_EXERCISE OBJECTIVE_
Exactly as written, set down the lines from the top of the entries through the line bearing "royal purple lightbulb [218, 103, 276, 136]", with every picture left out.

_DATASET RECORDS_

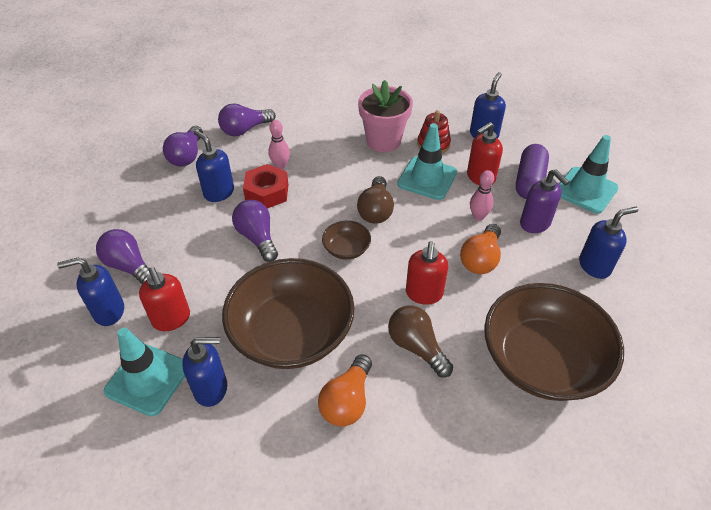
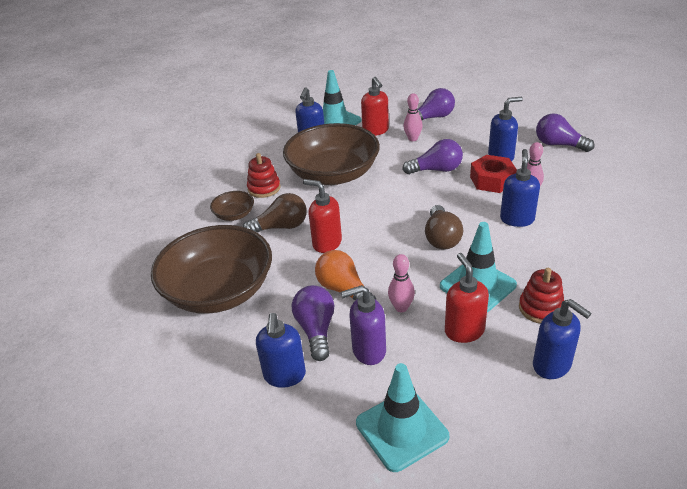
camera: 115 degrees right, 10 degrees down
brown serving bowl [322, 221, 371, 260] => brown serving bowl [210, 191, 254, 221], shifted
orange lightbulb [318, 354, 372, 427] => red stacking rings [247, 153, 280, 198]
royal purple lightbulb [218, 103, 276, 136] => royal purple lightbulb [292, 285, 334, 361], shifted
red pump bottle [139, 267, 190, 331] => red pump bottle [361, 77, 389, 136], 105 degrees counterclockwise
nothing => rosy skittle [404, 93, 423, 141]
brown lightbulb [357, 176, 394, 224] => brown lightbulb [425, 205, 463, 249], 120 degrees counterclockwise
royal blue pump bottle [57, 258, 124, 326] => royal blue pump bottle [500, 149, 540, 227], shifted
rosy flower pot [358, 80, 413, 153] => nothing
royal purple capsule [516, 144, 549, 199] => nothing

_SOLUTION FOR THIS TASK_
camera: 115 degrees right, 10 degrees down
brown serving bowl [322, 221, 371, 260] => brown serving bowl [210, 191, 254, 221], shifted
orange lightbulb [318, 354, 372, 427] => red stacking rings [247, 153, 280, 198]
royal purple lightbulb [218, 103, 276, 136] => royal purple lightbulb [292, 285, 334, 361], shifted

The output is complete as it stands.